(Spatial reasoning data)

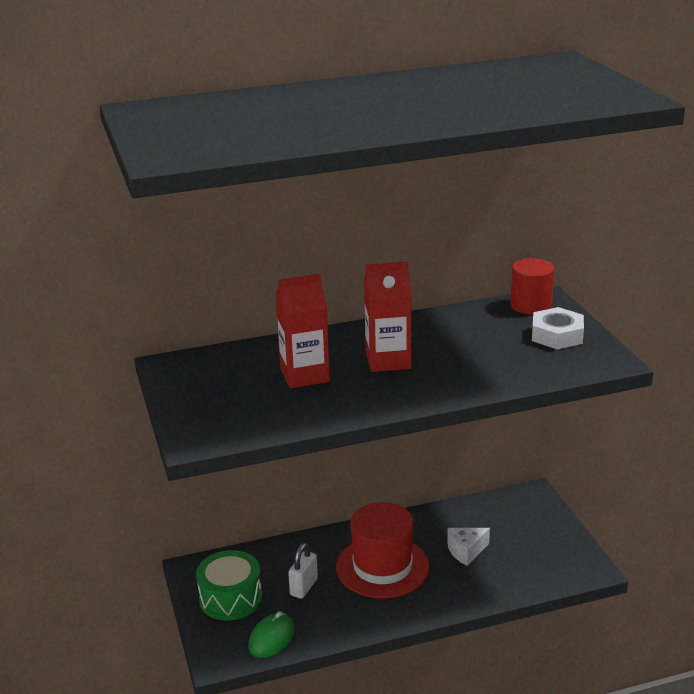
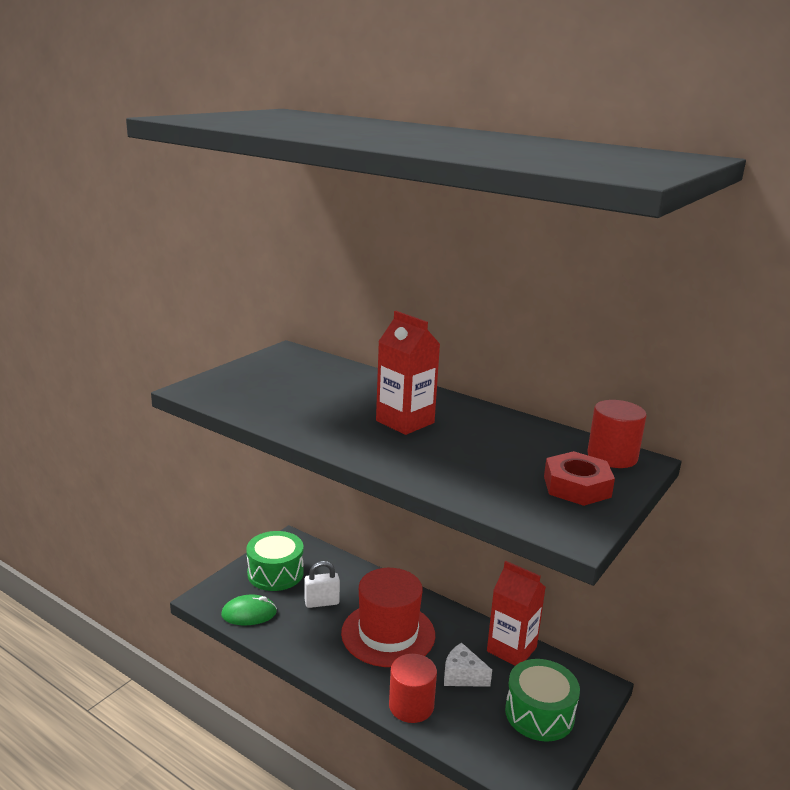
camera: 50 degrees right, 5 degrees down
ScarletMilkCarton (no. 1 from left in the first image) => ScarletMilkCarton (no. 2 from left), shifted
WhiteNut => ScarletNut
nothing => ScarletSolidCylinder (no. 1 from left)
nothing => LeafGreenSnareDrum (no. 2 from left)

- Work task: Each line of the data that includes "left" should be copied.

- Exercise response:
ScarletMilkCarton (no. 1 from left in the first image) => ScarletMilkCarton (no. 2 from left), shifted
nothing => ScarletSolidCylinder (no. 1 from left)
nothing => LeafGreenSnareDrum (no. 2 from left)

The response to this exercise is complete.